==== Source data

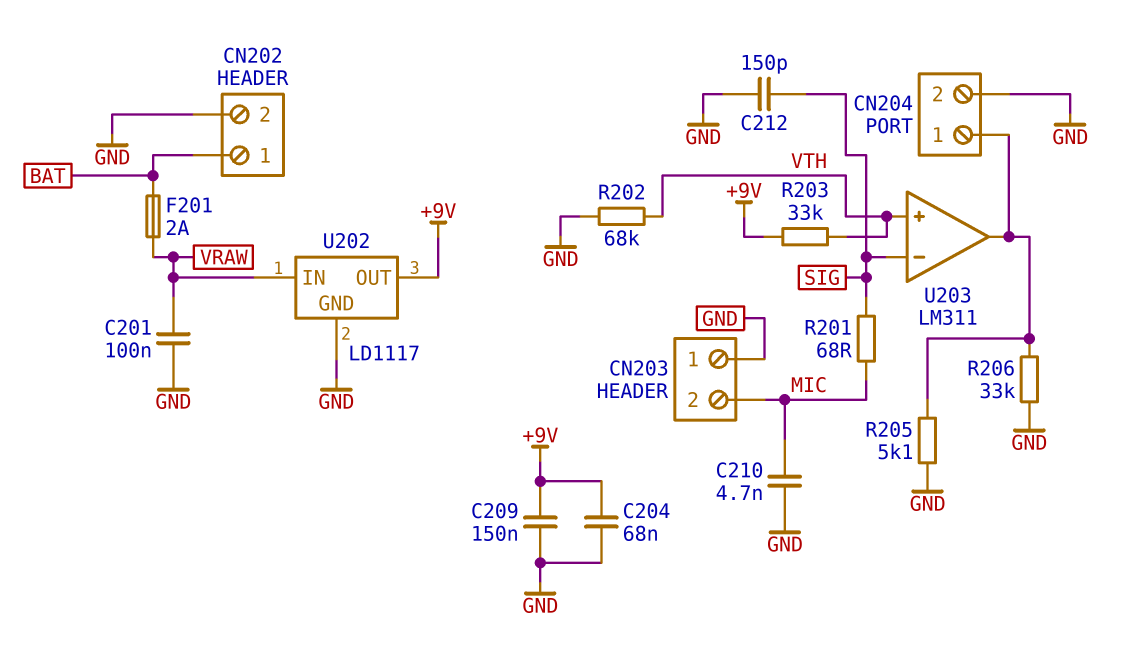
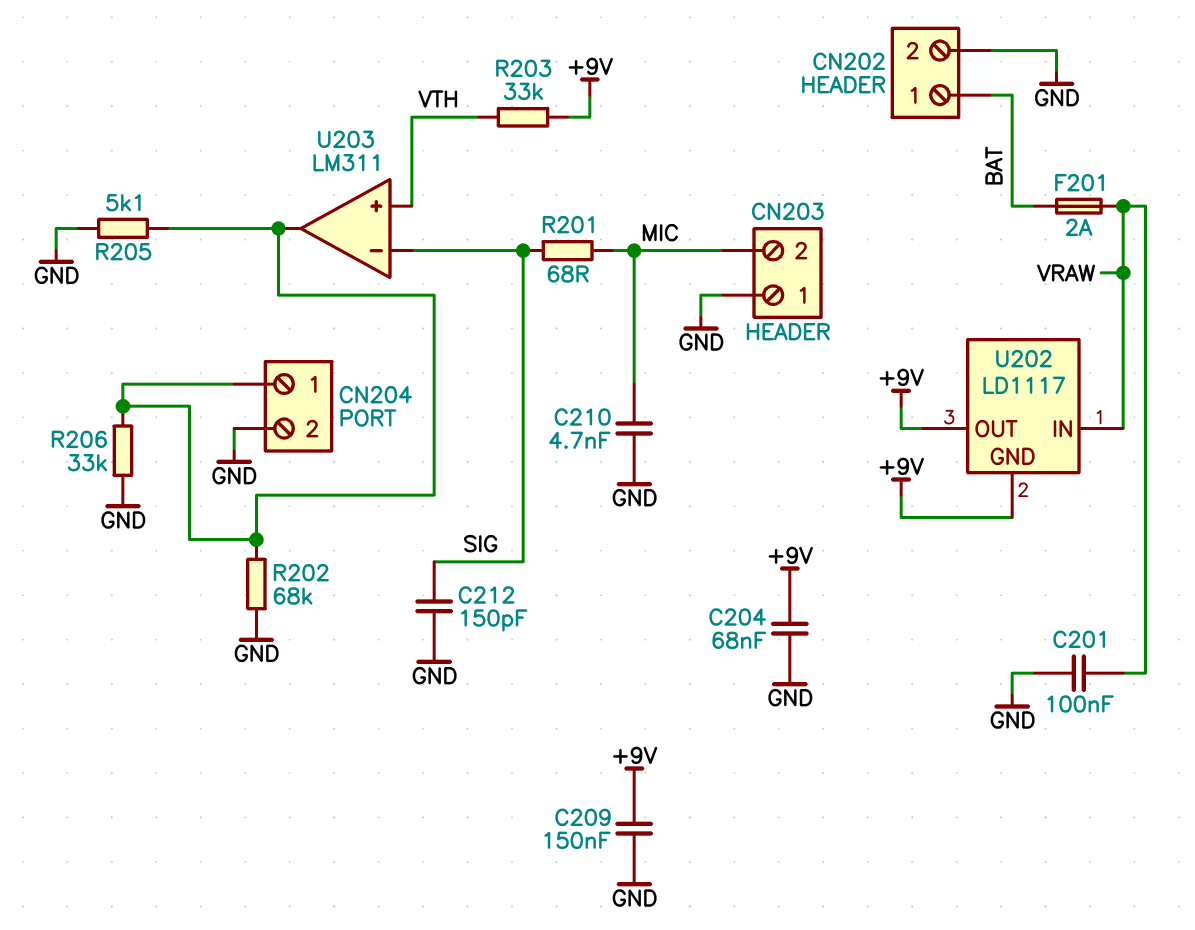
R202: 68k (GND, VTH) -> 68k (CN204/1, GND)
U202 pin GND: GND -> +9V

========
==== Source data

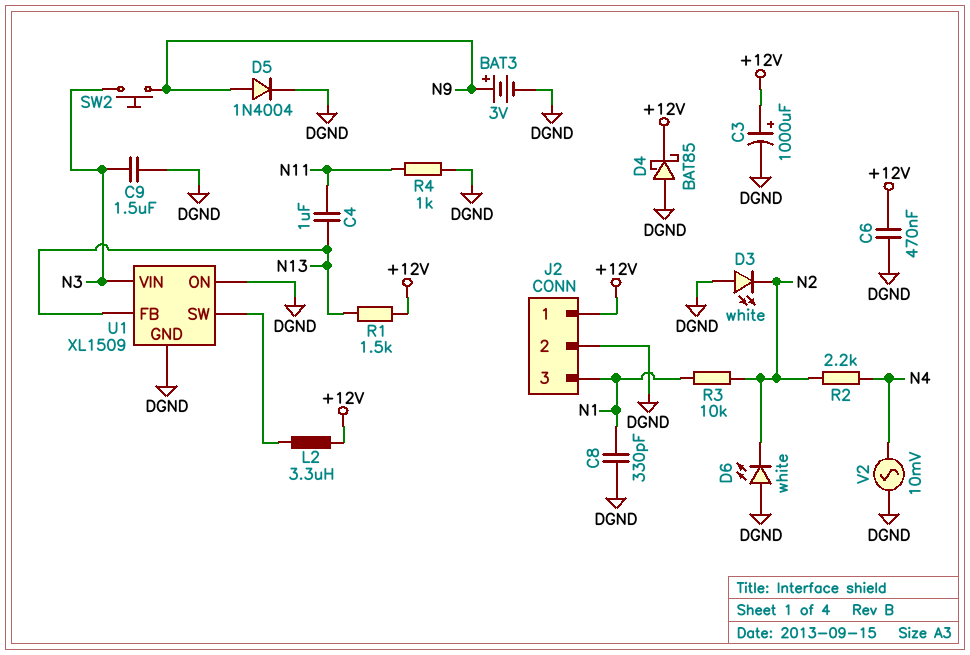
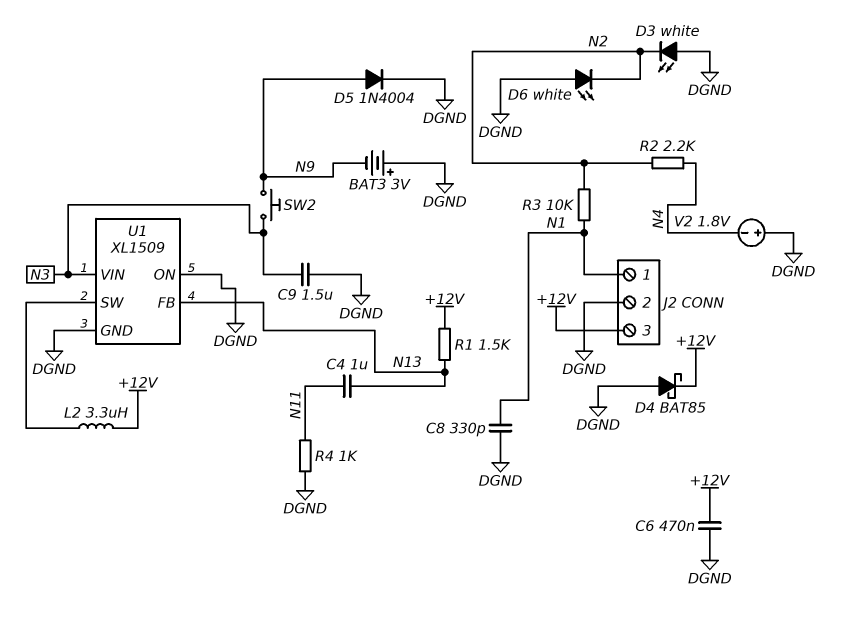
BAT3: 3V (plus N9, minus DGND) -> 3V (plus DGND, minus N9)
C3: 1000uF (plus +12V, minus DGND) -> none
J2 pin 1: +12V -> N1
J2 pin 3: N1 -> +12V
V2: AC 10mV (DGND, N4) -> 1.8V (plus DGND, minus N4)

========

**Problem:** Starting with the line above that holds "R202: 68k (GND, VTH) -> 68k (CN204/1, GND)" and stopping with the line that holds "U202 pin GND: GND -> +9V", reproduce each line exactly, omitting all other lines.

**Response to this exercise:**
R202: 68k (GND, VTH) -> 68k (CN204/1, GND)
U202 pin GND: GND -> +9V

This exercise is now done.